Only the stretch of the listing below that runs from the line with "black semicircle: (70, 350)" through the line with "purple pentagon: (205, 424)" is to be printed, exactly and with both ends.

▶ [Supplied data]:
^^^^

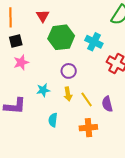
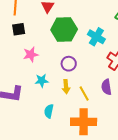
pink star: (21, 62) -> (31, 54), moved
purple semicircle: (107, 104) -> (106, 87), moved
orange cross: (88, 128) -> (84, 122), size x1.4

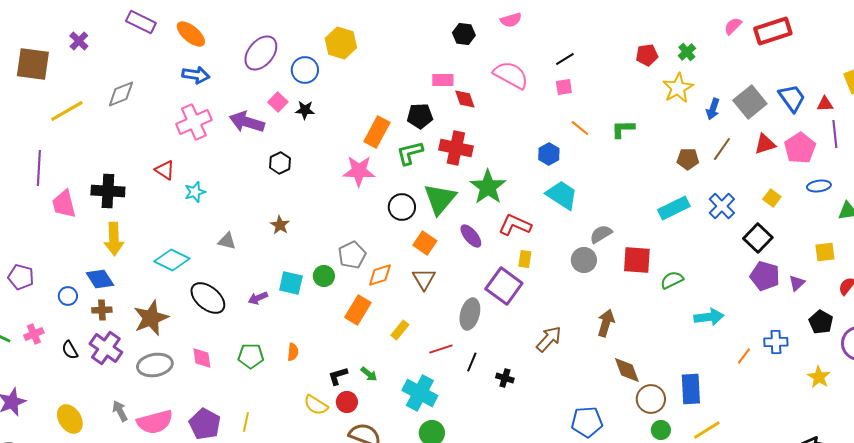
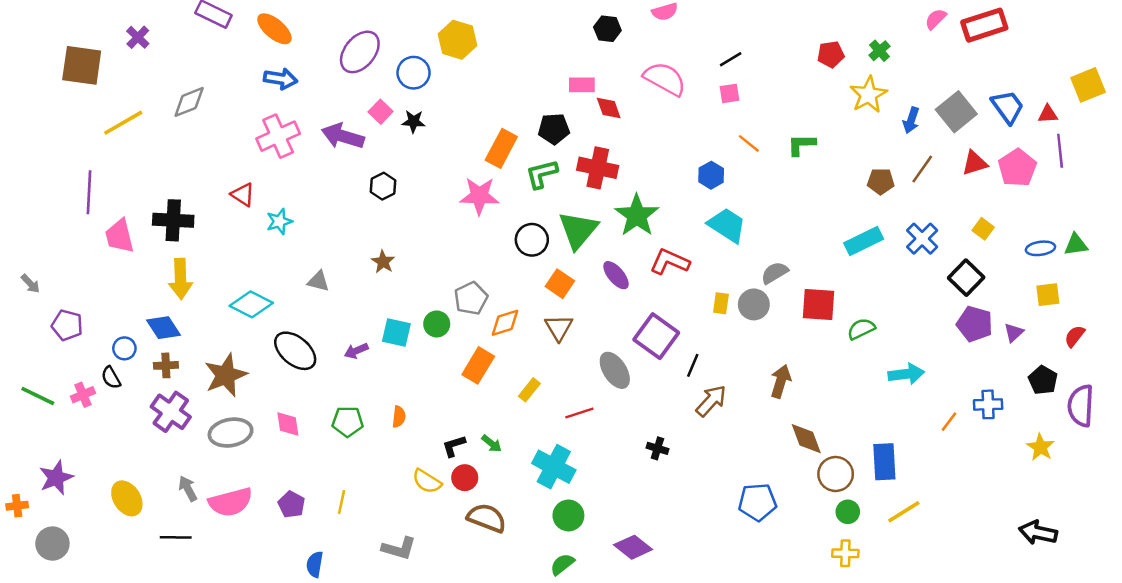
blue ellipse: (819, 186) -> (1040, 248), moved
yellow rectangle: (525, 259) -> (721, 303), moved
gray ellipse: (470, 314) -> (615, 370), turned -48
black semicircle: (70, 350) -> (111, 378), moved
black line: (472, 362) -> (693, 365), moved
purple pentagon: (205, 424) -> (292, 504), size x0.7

^^^^

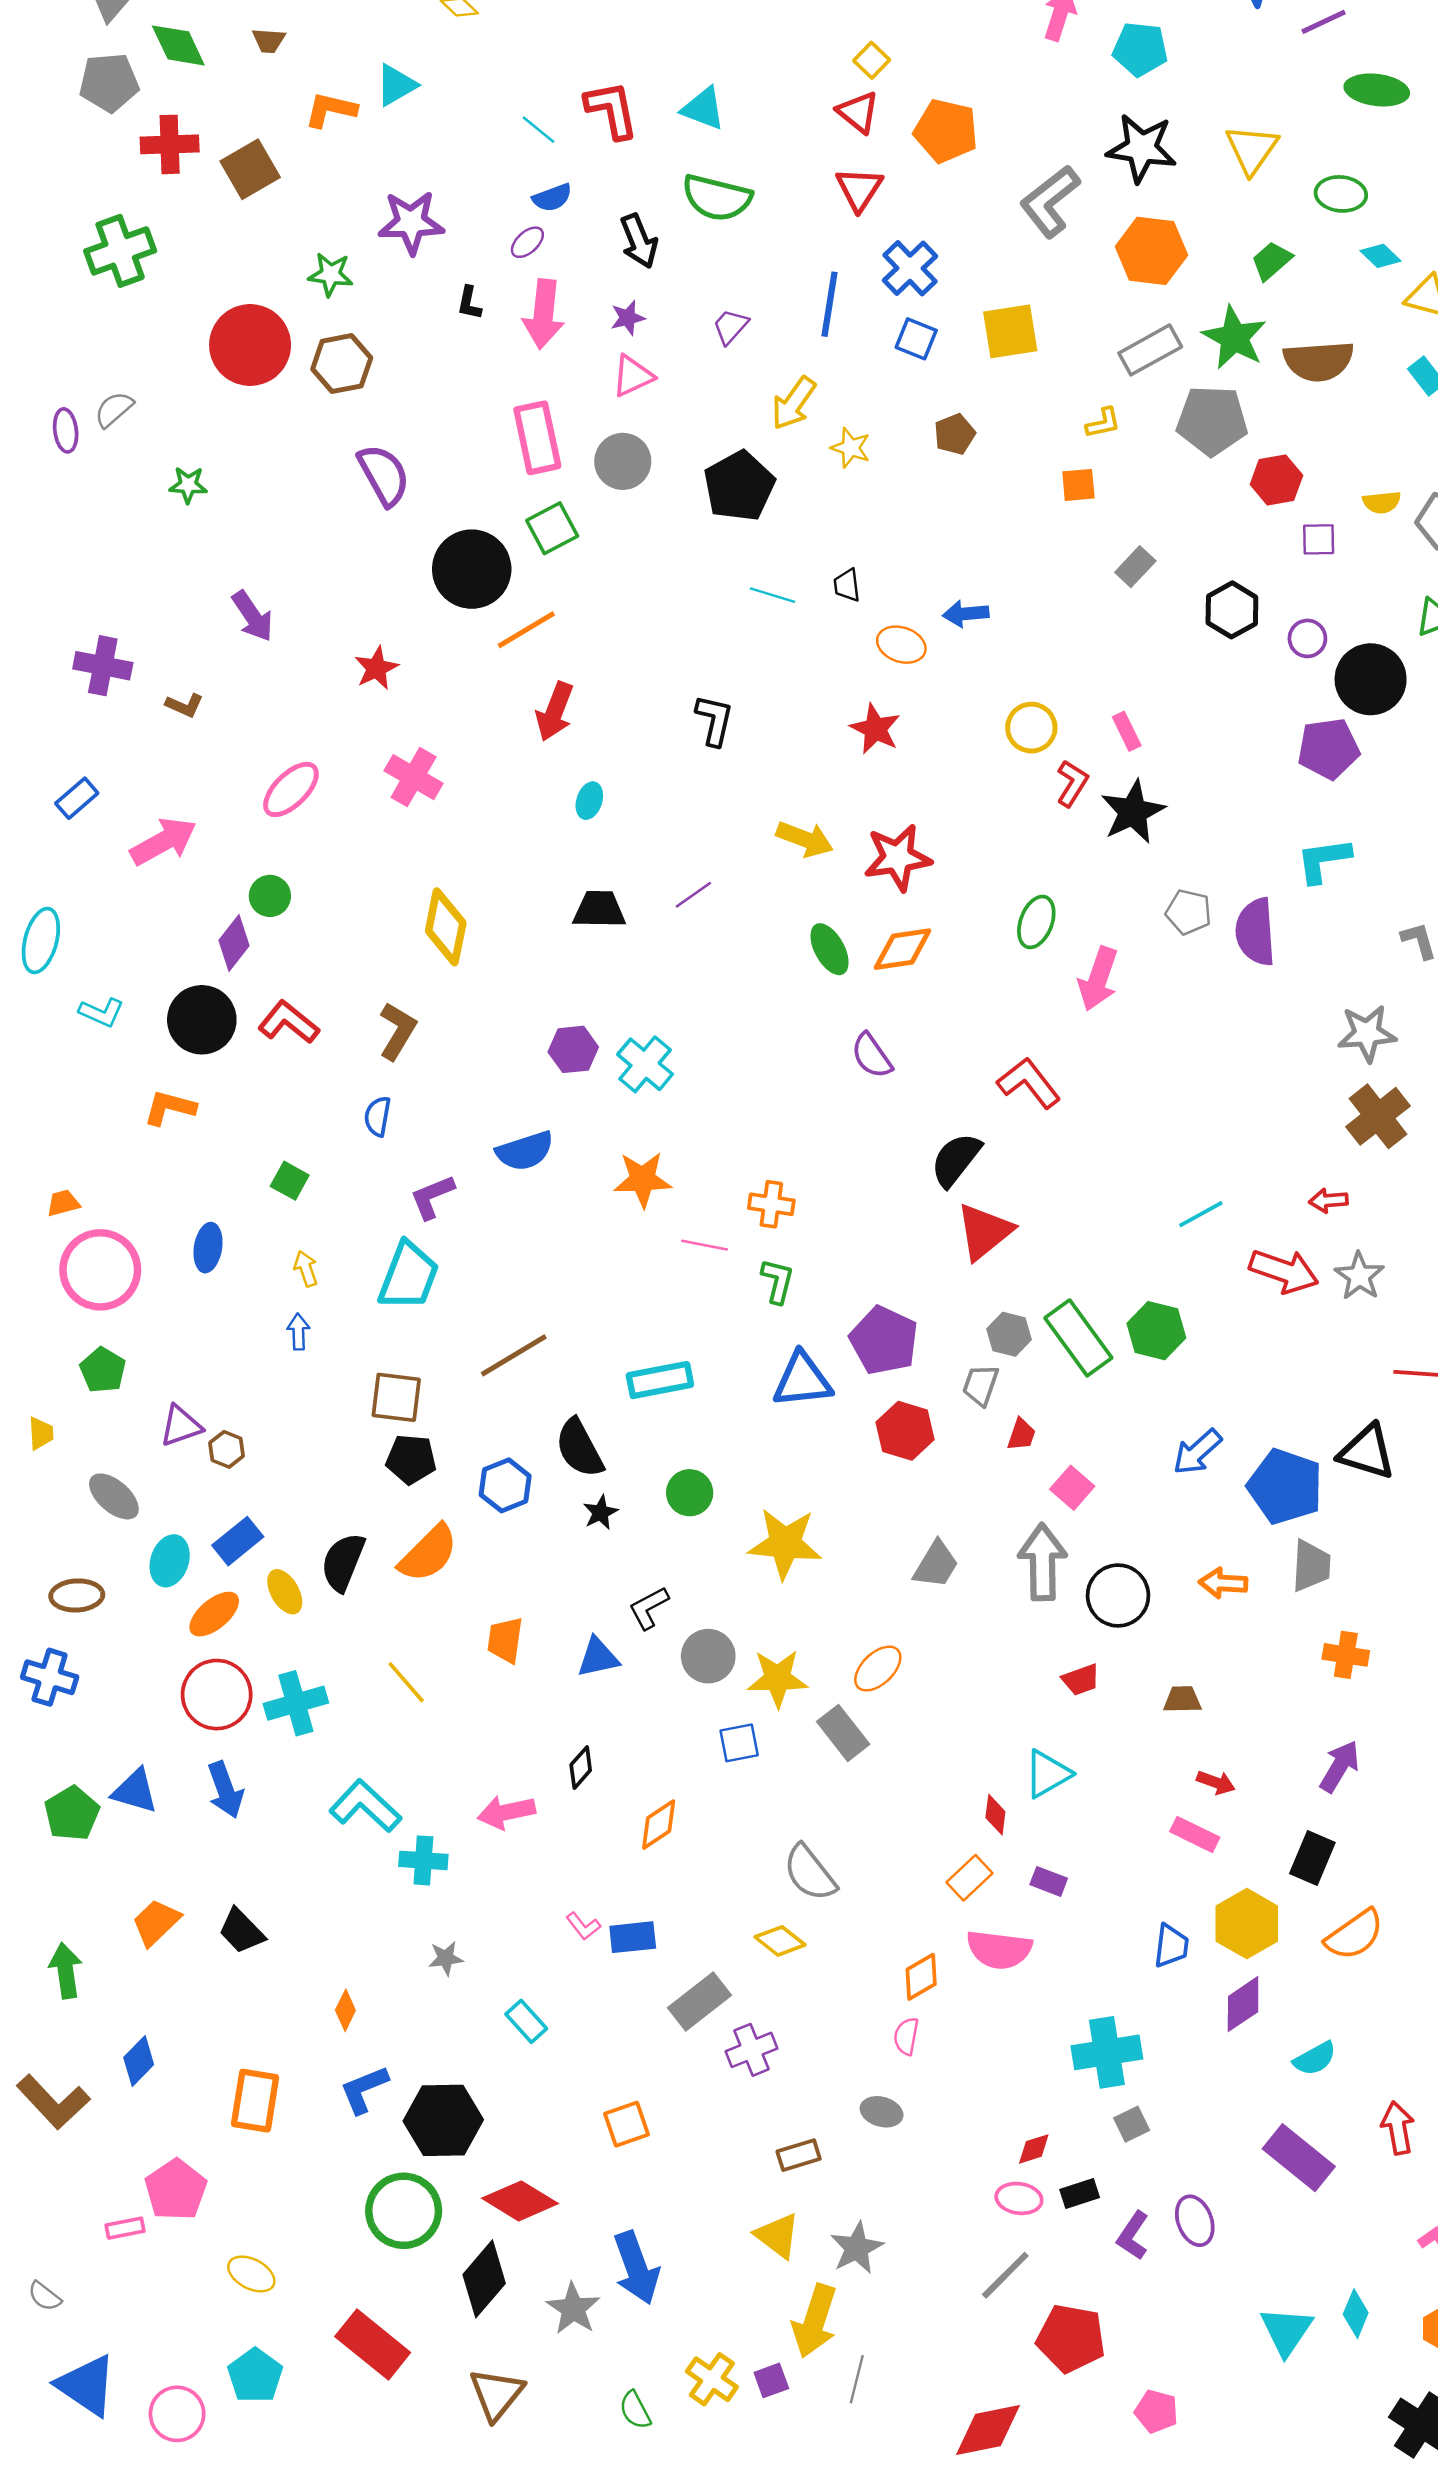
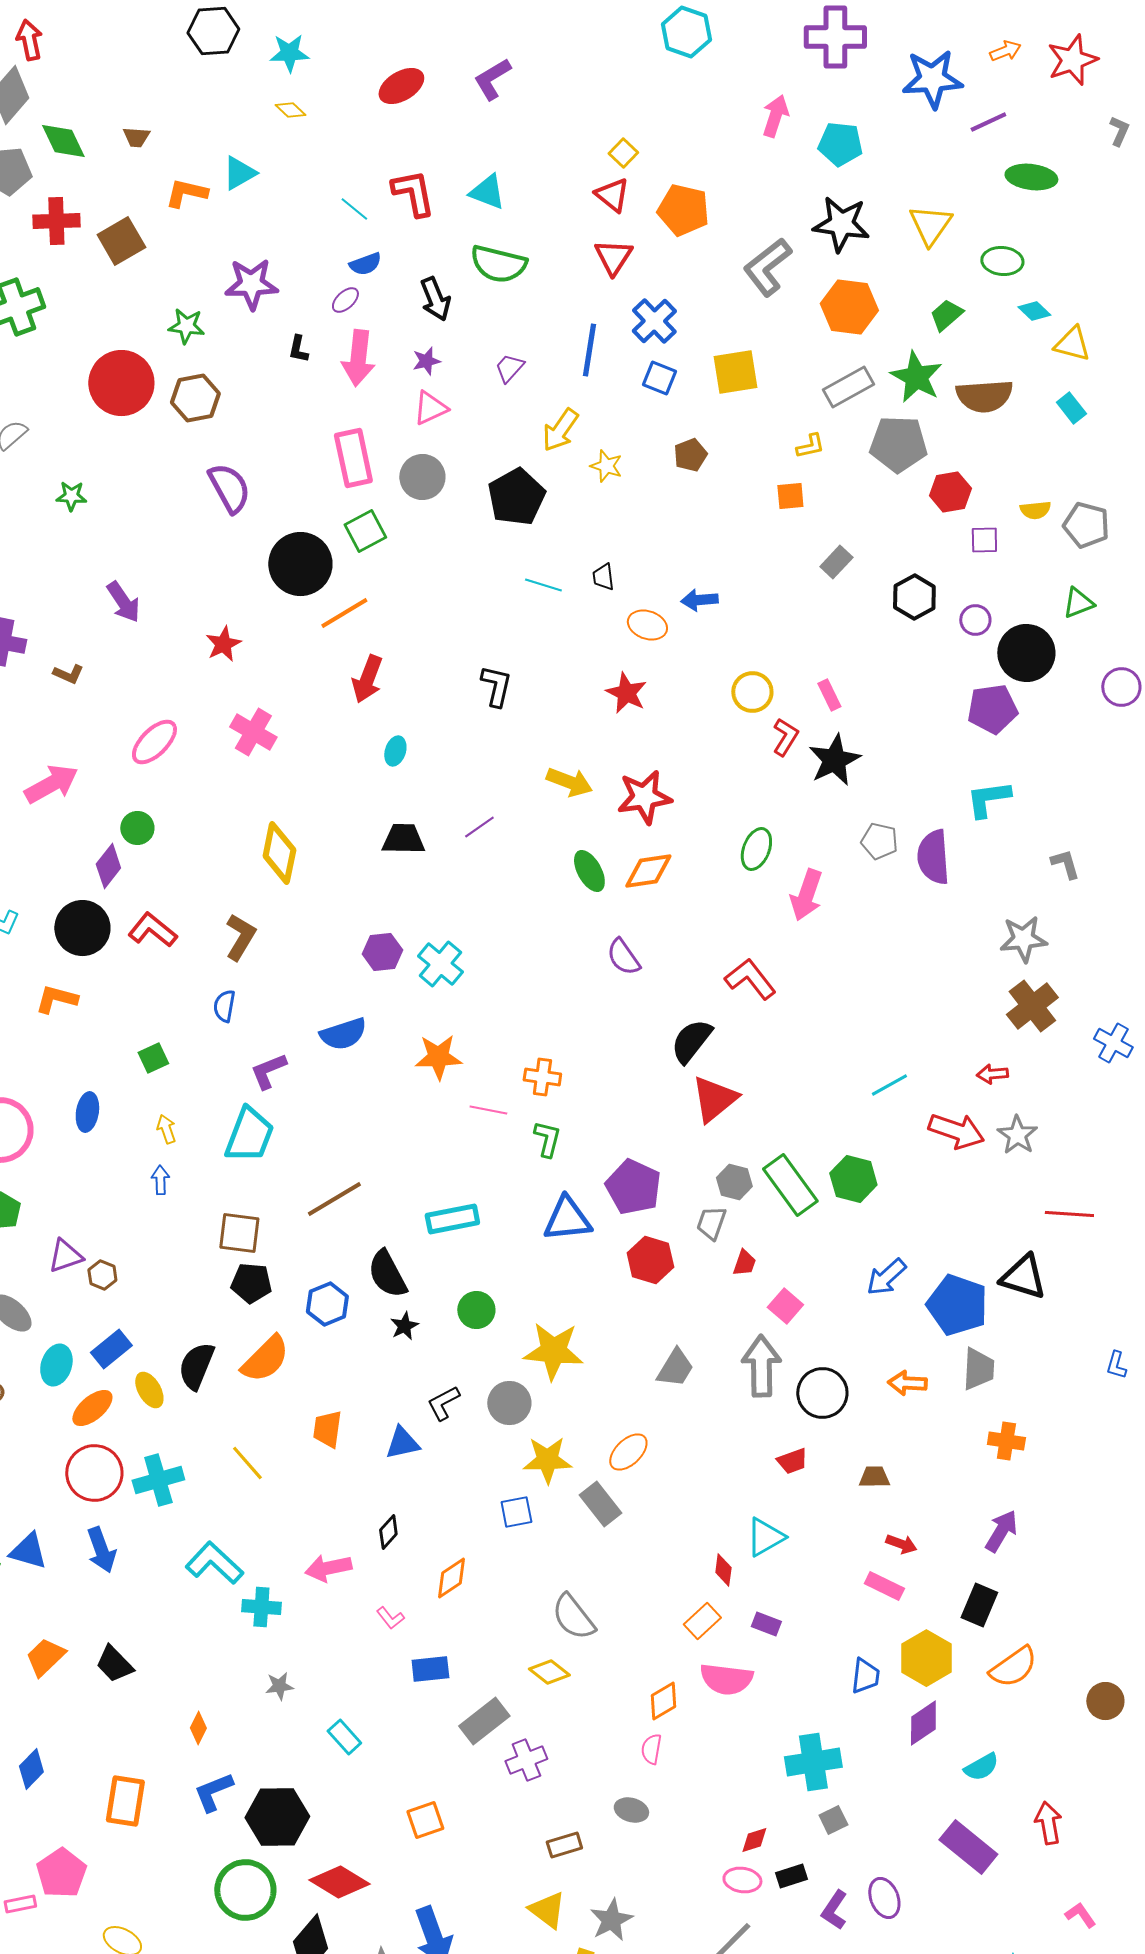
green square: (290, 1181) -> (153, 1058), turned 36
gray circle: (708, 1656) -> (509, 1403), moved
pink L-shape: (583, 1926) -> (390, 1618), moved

^^^^

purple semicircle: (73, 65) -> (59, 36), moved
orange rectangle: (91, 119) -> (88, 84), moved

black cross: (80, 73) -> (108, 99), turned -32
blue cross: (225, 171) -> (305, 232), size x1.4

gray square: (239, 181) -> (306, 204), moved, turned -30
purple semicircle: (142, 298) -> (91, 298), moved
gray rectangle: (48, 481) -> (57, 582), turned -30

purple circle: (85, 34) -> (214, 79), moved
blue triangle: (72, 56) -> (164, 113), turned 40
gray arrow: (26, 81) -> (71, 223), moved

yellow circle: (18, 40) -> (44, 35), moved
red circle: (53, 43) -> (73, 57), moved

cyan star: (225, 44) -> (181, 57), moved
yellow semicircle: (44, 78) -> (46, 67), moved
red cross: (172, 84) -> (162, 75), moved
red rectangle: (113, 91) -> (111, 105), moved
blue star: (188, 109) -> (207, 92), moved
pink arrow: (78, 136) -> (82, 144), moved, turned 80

^^^^

▶ [Result]:
black semicircle: (70, 350) -> (111, 378), moved
black line: (472, 362) -> (693, 365), moved
purple pentagon: (205, 424) -> (292, 504), size x0.7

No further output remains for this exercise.